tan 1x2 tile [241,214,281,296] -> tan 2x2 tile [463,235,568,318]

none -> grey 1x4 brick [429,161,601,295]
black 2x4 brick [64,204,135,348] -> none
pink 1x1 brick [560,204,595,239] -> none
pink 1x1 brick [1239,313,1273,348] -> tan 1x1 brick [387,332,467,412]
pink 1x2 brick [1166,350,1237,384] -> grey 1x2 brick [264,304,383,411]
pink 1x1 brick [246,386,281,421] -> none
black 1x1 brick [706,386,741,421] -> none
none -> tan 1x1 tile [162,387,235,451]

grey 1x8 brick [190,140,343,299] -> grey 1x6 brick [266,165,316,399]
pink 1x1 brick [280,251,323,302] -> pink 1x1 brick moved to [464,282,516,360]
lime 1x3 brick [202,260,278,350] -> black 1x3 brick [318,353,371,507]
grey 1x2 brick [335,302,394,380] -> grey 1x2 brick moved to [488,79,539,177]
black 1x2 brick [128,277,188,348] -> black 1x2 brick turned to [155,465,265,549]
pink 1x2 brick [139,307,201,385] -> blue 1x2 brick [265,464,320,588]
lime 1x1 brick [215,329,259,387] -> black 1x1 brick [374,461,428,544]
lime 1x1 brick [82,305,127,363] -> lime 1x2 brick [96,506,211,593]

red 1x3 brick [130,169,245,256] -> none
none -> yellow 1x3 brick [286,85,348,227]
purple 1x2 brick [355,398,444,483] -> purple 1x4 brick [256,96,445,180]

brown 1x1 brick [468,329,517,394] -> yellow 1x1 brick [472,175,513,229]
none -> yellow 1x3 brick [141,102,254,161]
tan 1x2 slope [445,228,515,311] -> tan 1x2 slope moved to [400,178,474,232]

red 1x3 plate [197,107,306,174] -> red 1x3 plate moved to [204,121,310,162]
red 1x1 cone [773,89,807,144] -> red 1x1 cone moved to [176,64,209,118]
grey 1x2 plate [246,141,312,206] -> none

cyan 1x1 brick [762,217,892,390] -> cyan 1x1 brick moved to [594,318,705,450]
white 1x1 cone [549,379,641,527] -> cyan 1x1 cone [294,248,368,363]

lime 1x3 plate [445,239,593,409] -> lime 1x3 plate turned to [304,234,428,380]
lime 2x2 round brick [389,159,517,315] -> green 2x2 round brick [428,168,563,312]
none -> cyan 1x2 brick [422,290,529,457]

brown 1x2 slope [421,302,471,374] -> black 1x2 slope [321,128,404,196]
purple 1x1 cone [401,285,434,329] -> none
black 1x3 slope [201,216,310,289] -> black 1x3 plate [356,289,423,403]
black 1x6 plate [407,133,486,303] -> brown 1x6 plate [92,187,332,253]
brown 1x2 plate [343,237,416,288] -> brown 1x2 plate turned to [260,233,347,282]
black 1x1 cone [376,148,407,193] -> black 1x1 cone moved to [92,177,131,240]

> **What to work on**: Retype the records, line for line.

> **Exercise response**:
tan 1x2 tile [241,214,281,296] -> tan 2x2 tile [463,235,568,318]

none -> grey 1x4 brick [429,161,601,295]
black 2x4 brick [64,204,135,348] -> none
pink 1x1 brick [560,204,595,239] -> none
pink 1x1 brick [1239,313,1273,348] -> tan 1x1 brick [387,332,467,412]
pink 1x2 brick [1166,350,1237,384] -> grey 1x2 brick [264,304,383,411]
pink 1x1 brick [246,386,281,421] -> none
black 1x1 brick [706,386,741,421] -> none
none -> tan 1x1 tile [162,387,235,451]

grey 1x8 brick [190,140,343,299] -> grey 1x6 brick [266,165,316,399]
pink 1x1 brick [280,251,323,302] -> pink 1x1 brick moved to [464,282,516,360]
lime 1x3 brick [202,260,278,350] -> black 1x3 brick [318,353,371,507]
grey 1x2 brick [335,302,394,380] -> grey 1x2 brick moved to [488,79,539,177]
black 1x2 brick [128,277,188,348] -> black 1x2 brick turned to [155,465,265,549]
pink 1x2 brick [139,307,201,385] -> blue 1x2 brick [265,464,320,588]
lime 1x1 brick [215,329,259,387] -> black 1x1 brick [374,461,428,544]
lime 1x1 brick [82,305,127,363] -> lime 1x2 brick [96,506,211,593]

red 1x3 brick [130,169,245,256] -> none
none -> yellow 1x3 brick [286,85,348,227]
purple 1x2 brick [355,398,444,483] -> purple 1x4 brick [256,96,445,180]

brown 1x1 brick [468,329,517,394] -> yellow 1x1 brick [472,175,513,229]
none -> yellow 1x3 brick [141,102,254,161]
tan 1x2 slope [445,228,515,311] -> tan 1x2 slope moved to [400,178,474,232]

red 1x3 plate [197,107,306,174] -> red 1x3 plate moved to [204,121,310,162]
red 1x1 cone [773,89,807,144] -> red 1x1 cone moved to [176,64,209,118]
grey 1x2 plate [246,141,312,206] -> none

cyan 1x1 brick [762,217,892,390] -> cyan 1x1 brick moved to [594,318,705,450]
white 1x1 cone [549,379,641,527] -> cyan 1x1 cone [294,248,368,363]

lime 1x3 plate [445,239,593,409] -> lime 1x3 plate turned to [304,234,428,380]
lime 2x2 round brick [389,159,517,315] -> green 2x2 round brick [428,168,563,312]
none -> cyan 1x2 brick [422,290,529,457]

brown 1x2 slope [421,302,471,374] -> black 1x2 slope [321,128,404,196]
purple 1x1 cone [401,285,434,329] -> none
black 1x3 slope [201,216,310,289] -> black 1x3 plate [356,289,423,403]
black 1x6 plate [407,133,486,303] -> brown 1x6 plate [92,187,332,253]
brown 1x2 plate [343,237,416,288] -> brown 1x2 plate turned to [260,233,347,282]
black 1x1 cone [376,148,407,193] -> black 1x1 cone moved to [92,177,131,240]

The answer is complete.